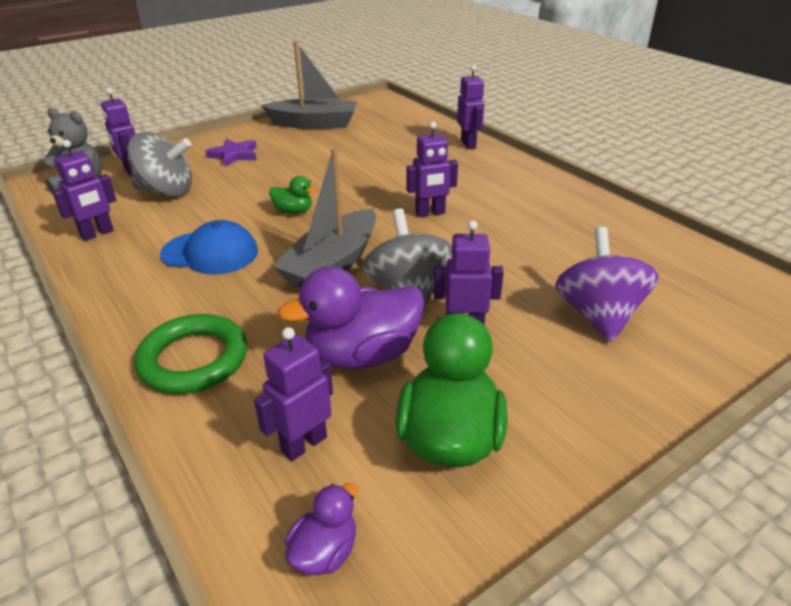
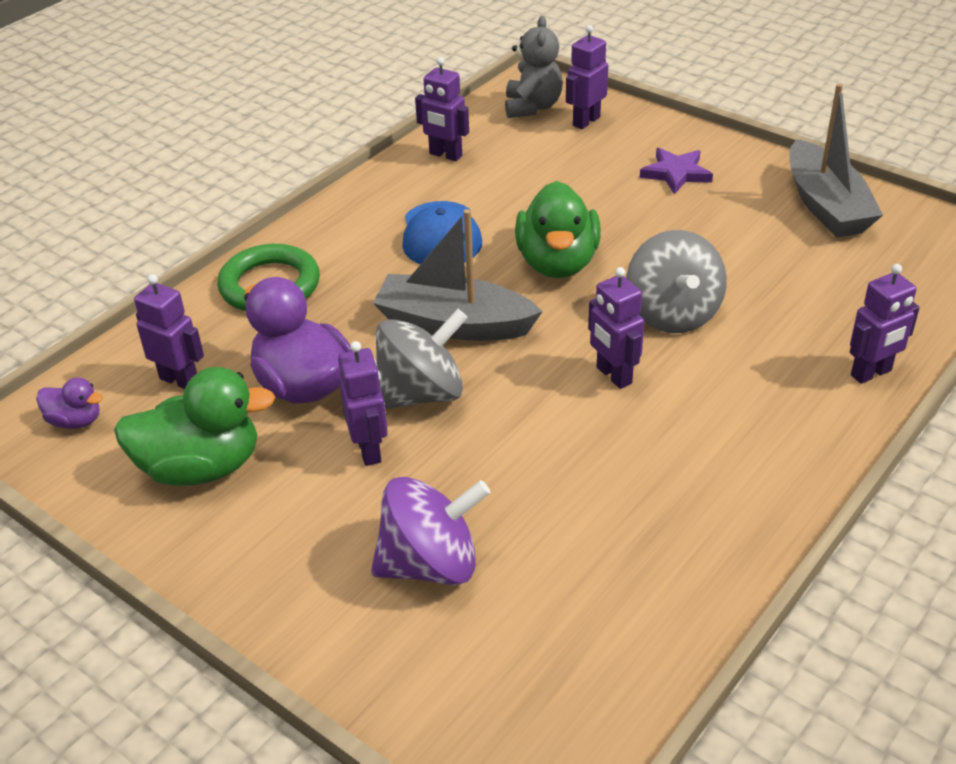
camera: 75 degrees right, 5 degrees up
(166, 191) = (554, 161): grey spinning top -> grey spinning top (672, 314)
(293, 211) = (557, 263): green duck -> green duck, size x2.00

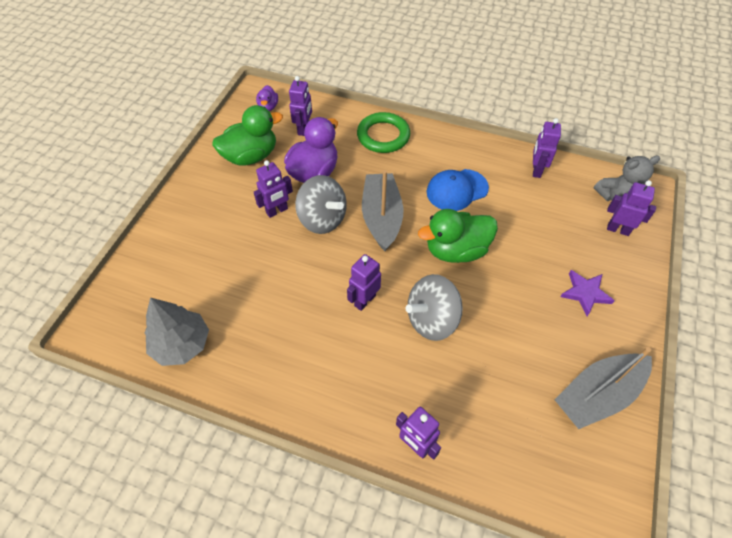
camera: 70 degrees right, 15 degrees up
(201, 467) = (251, 156): green duck -> green duck turned 90 degrees counterclockwise
(430, 564) = (209, 255): purple spinning top -> none
(624, 629) = (181, 344): none -> grey tree

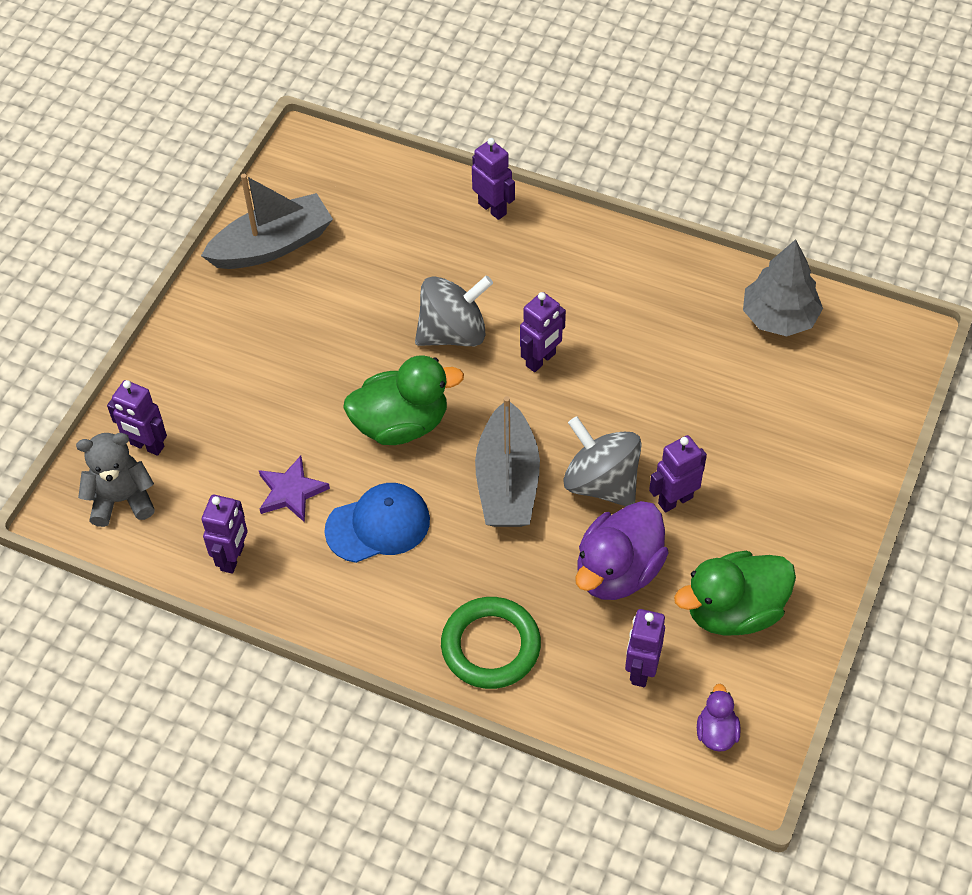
camera: 175 degrees left, 0 degrees up
(585, 293) = (237, 357): purple star -> purple star (291, 491)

» **Activity**: Within the records above, count the lines that include the string "duck"; state the number and nothing else.

» **Written solution**: 2